Records for the task
--- START ---

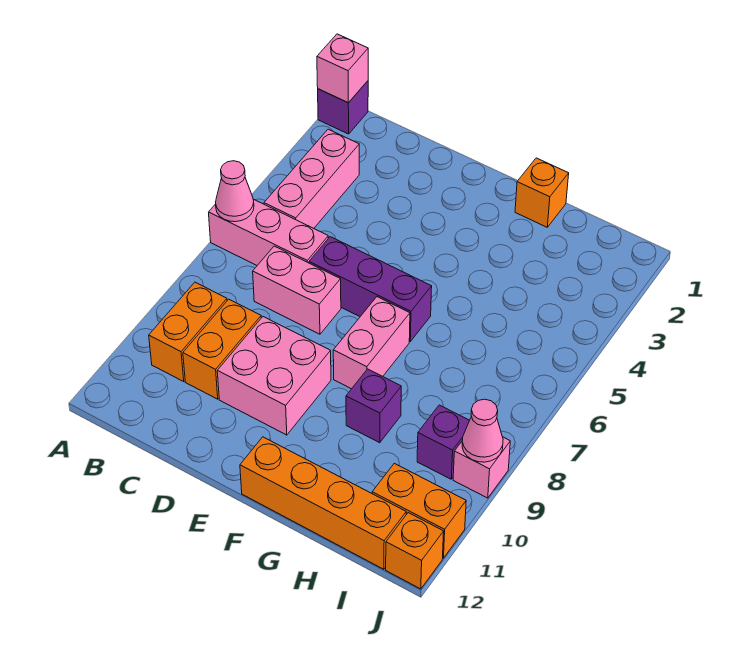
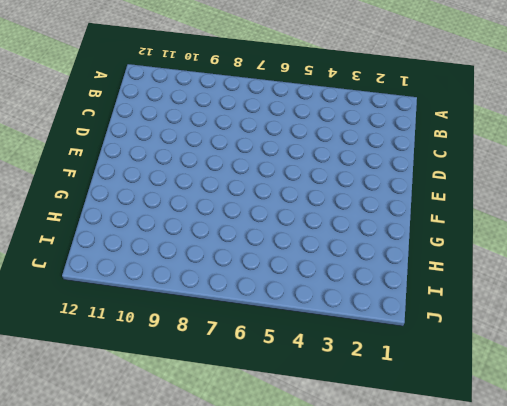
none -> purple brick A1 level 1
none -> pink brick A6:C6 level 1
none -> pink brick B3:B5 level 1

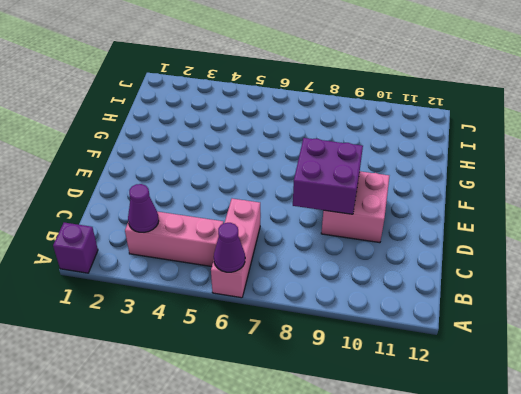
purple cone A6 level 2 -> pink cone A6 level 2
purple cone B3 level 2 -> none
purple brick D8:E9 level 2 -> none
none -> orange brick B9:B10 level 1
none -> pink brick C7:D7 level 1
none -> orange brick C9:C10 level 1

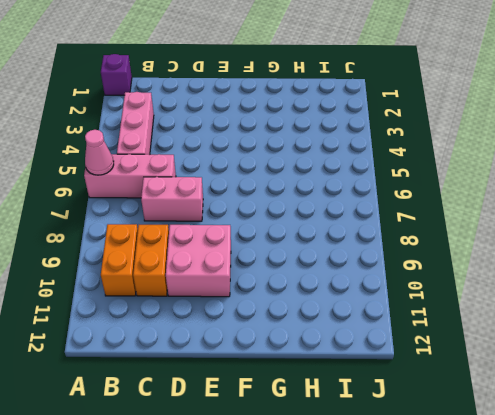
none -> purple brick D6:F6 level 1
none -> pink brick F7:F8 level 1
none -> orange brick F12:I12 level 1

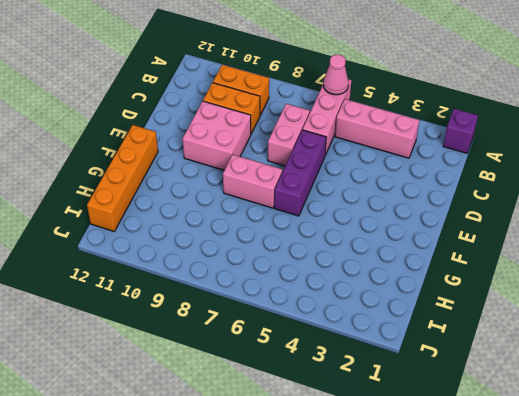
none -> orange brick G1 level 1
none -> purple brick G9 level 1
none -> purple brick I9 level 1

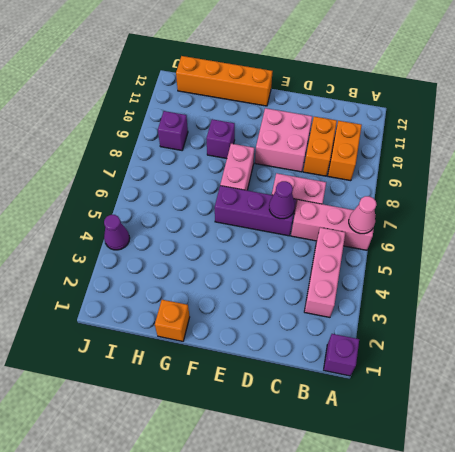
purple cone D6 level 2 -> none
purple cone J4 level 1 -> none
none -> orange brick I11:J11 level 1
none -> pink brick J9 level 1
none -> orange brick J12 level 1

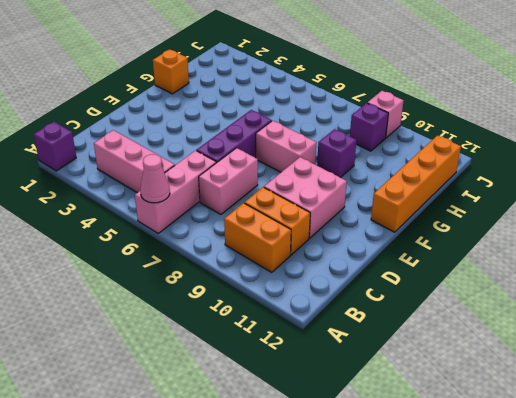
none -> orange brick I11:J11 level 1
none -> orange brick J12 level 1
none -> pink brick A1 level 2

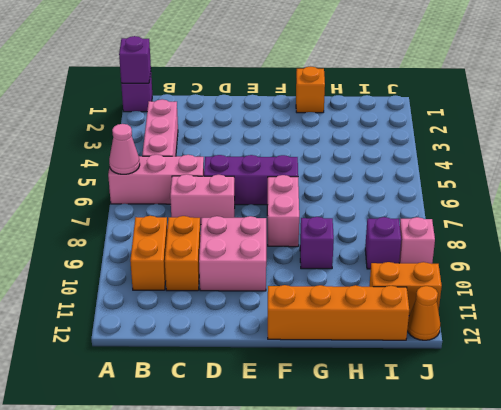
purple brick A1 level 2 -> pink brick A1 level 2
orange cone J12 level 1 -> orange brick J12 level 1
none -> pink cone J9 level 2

--- END ---
--- START ---

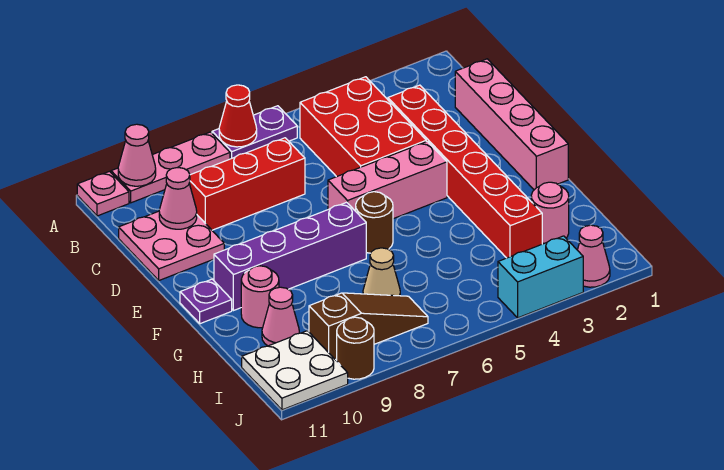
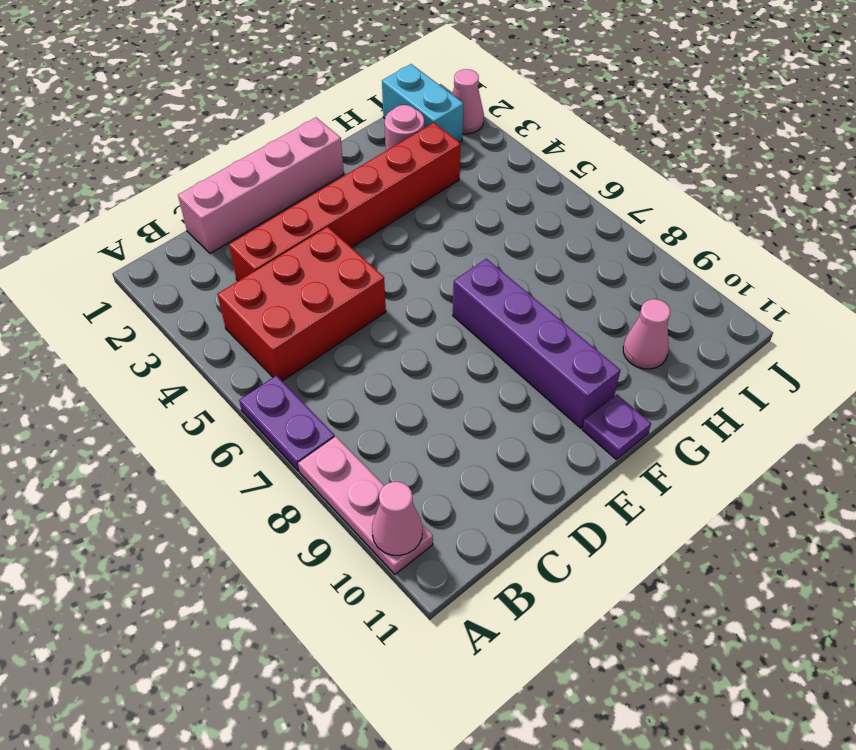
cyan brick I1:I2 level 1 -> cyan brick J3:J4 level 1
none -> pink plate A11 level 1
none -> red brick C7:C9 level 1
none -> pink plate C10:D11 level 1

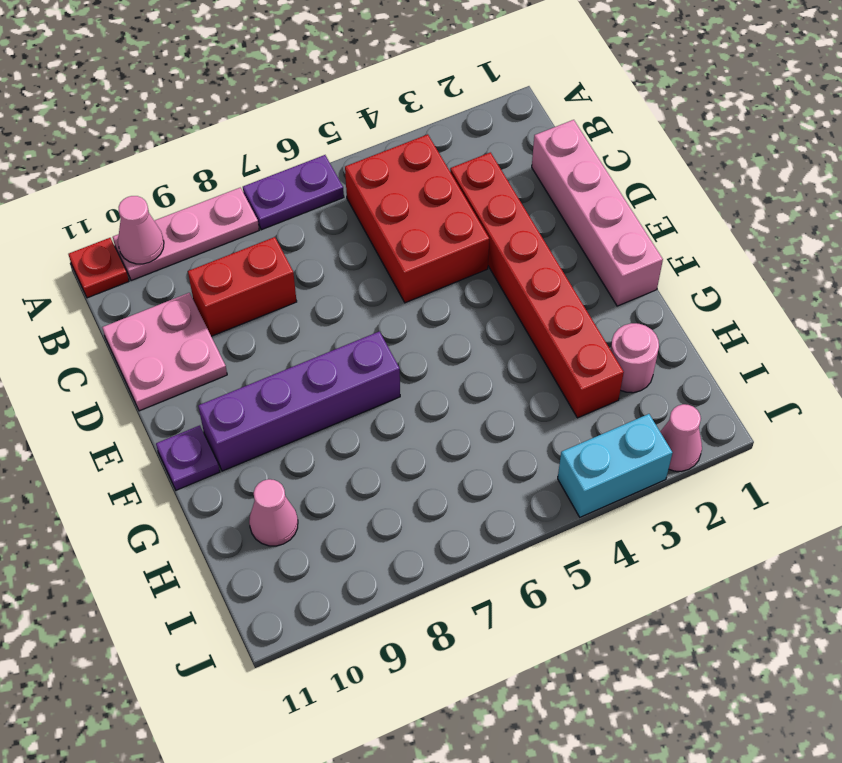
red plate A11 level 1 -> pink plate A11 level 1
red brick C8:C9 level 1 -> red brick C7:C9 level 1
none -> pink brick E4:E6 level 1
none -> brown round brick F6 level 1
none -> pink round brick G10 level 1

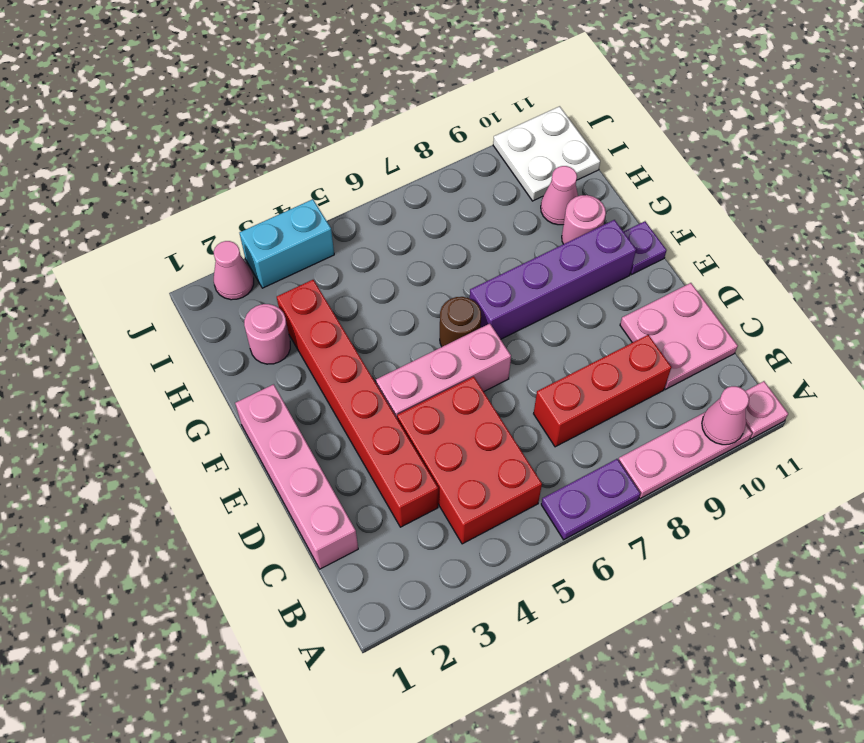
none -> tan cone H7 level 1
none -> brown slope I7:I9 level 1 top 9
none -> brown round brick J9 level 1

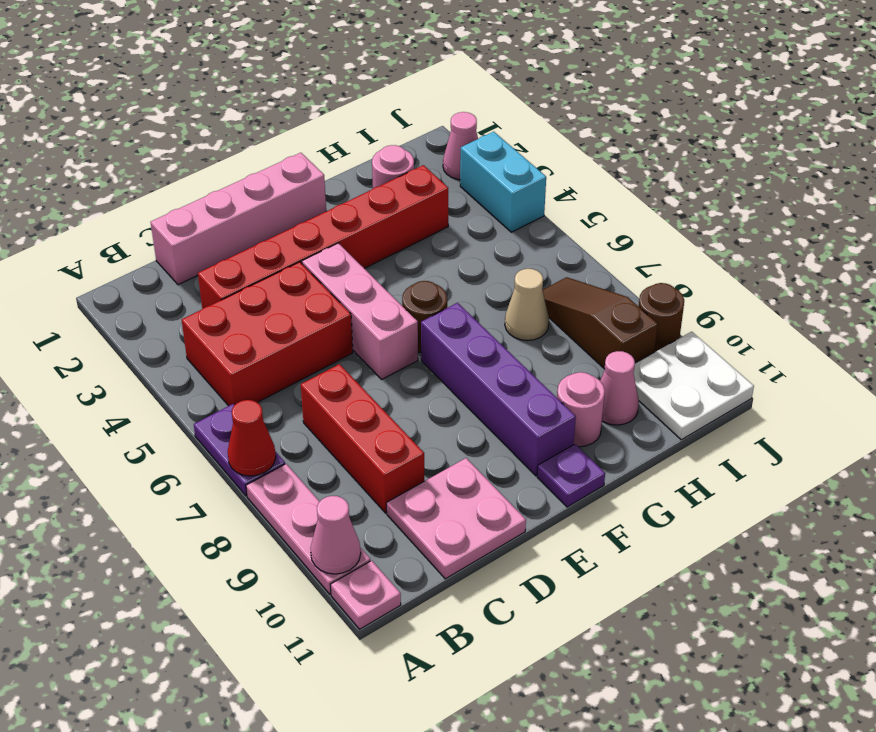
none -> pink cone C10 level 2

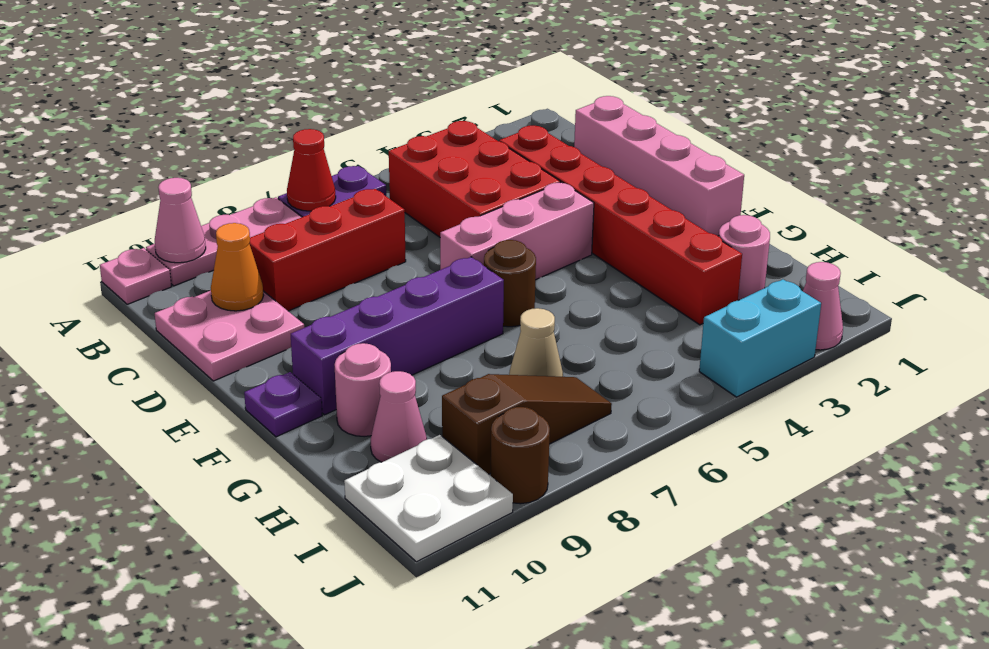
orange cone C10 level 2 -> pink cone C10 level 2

--- END ---

Brief
Above are some records. Output exactly the lines from the one that contains "none -> red brick C7:C9 level 1" to the one that contains "orange cone C10", keeping both, and omit the pictures.

Answer to this problem
none -> red brick C7:C9 level 1
none -> pink plate C10:D11 level 1

red plate A11 level 1 -> pink plate A11 level 1
red brick C8:C9 level 1 -> red brick C7:C9 level 1
none -> pink brick E4:E6 level 1
none -> brown round brick F6 level 1
none -> pink round brick G10 level 1

none -> tan cone H7 level 1
none -> brown slope I7:I9 level 1 top 9
none -> brown round brick J9 level 1

none -> pink cone C10 level 2

orange cone C10 level 2 -> pink cone C10 level 2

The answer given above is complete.